Data records ::
□ □ □

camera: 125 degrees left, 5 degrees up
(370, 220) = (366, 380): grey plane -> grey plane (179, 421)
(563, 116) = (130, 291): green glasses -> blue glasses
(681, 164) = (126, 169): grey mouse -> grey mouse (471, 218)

□ □ □

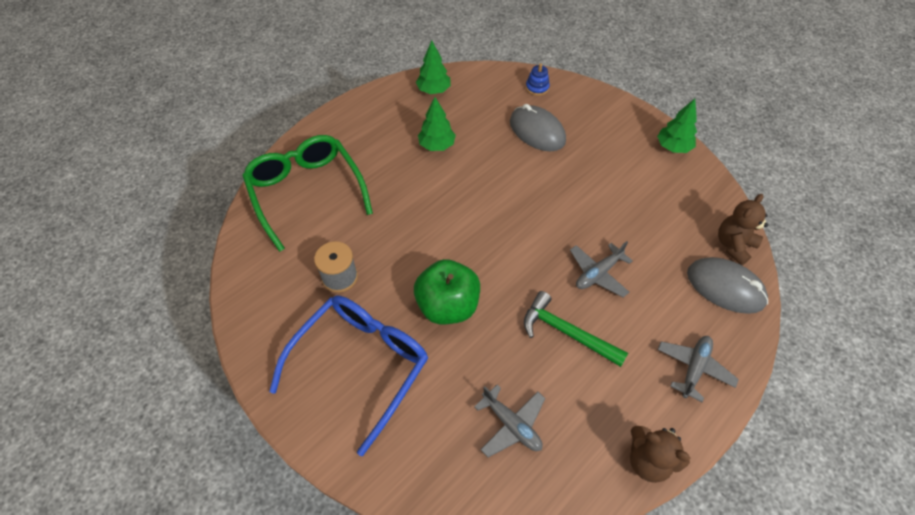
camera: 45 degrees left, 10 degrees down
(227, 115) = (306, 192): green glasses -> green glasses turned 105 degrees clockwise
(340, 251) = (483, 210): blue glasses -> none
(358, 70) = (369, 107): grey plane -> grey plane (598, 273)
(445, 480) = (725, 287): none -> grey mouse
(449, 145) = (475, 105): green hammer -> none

□ □ □

Activity ::
Each line in the records that carries "none" must be copied out.

Written response ::
(340, 251) = (483, 210): blue glasses -> none
(445, 480) = (725, 287): none -> grey mouse
(449, 145) = (475, 105): green hammer -> none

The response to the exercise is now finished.